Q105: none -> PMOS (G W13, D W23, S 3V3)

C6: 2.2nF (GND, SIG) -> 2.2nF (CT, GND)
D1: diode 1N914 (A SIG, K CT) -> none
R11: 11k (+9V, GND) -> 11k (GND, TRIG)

--

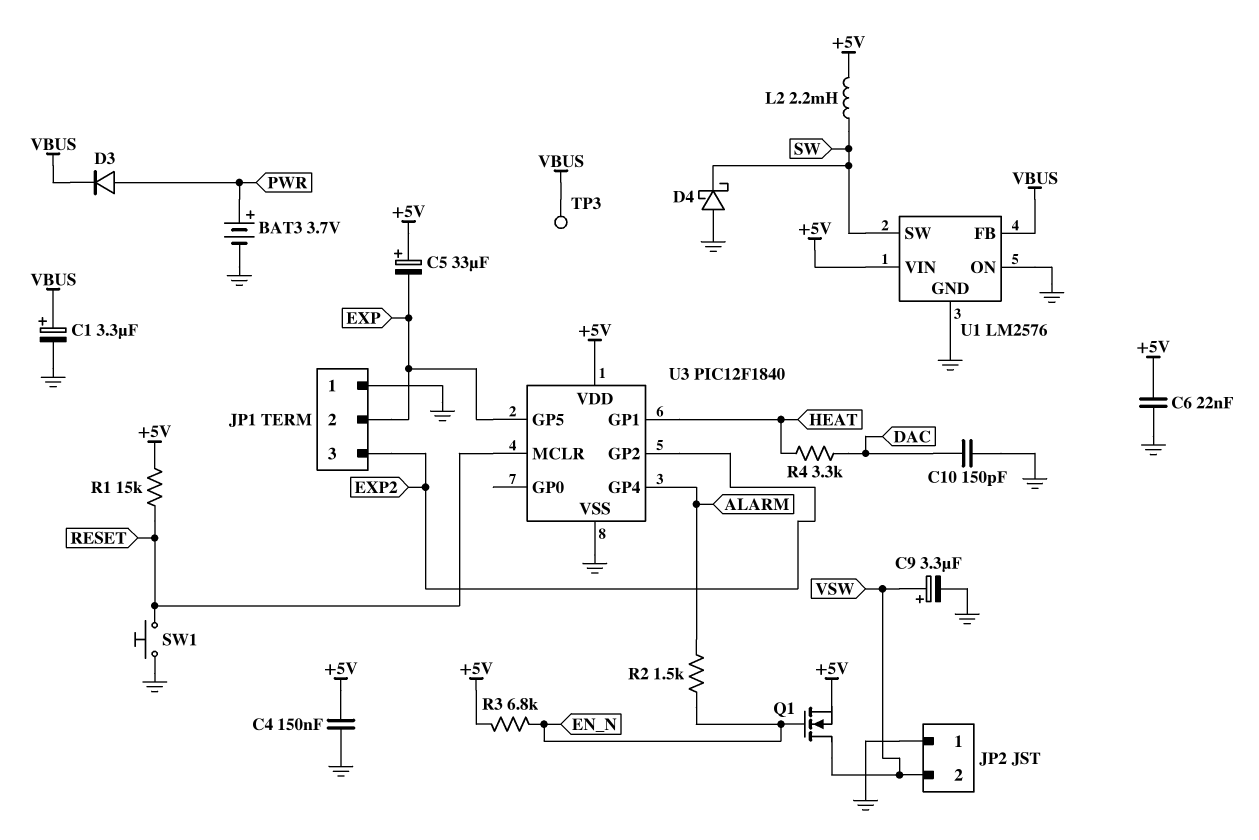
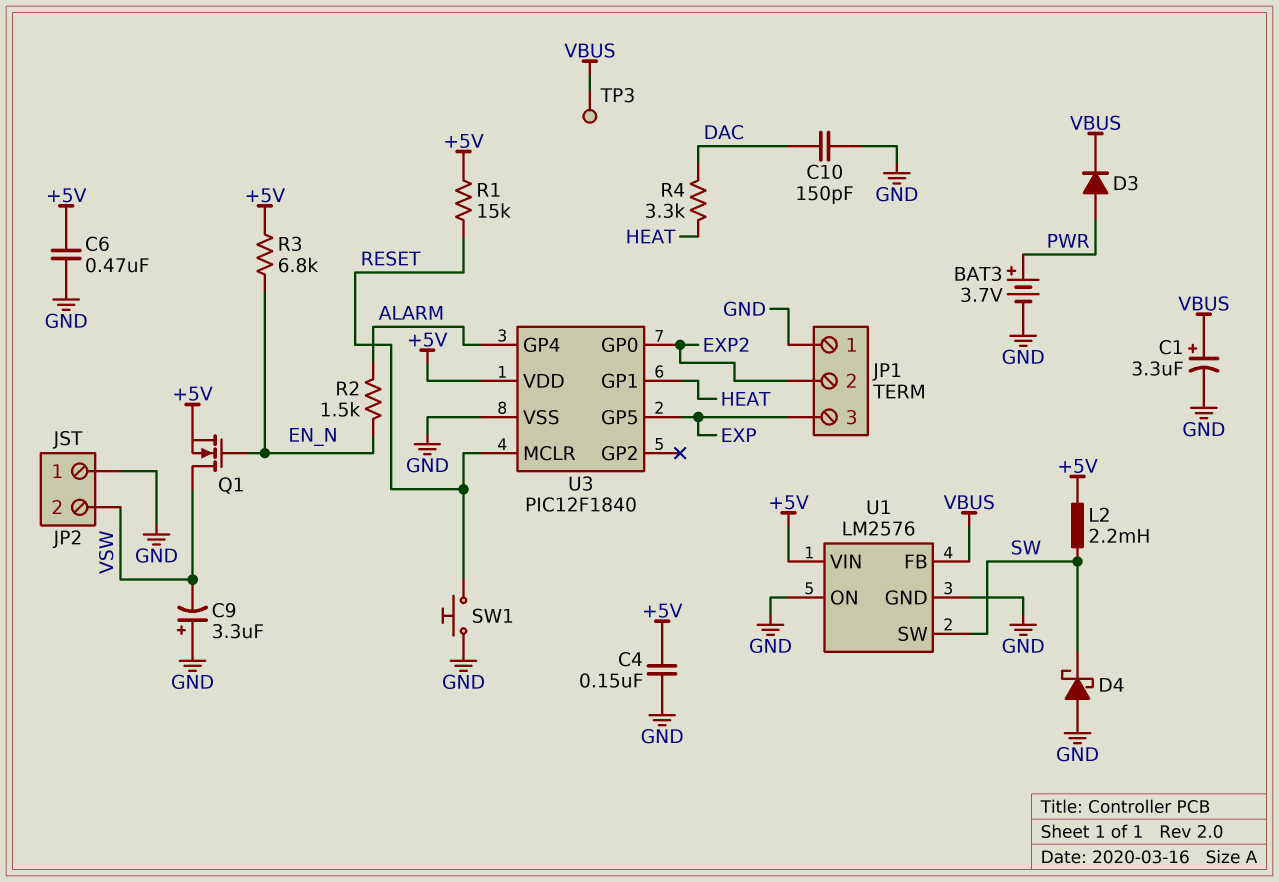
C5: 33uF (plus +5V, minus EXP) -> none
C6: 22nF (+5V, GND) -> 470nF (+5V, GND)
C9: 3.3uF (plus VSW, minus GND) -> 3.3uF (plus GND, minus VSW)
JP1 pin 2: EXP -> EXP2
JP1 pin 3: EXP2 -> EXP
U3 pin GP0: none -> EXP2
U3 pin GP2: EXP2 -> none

__Task requirements__:
What is needed is a verbatim copy of every line in the records above from the one containing "JP1 pin 3: EXP2 -> EXP" down to the one containing "U3 pin GP2: EXP2 -> none", both included, and nothing more.

__Output for this exercise__:
JP1 pin 3: EXP2 -> EXP
U3 pin GP0: none -> EXP2
U3 pin GP2: EXP2 -> none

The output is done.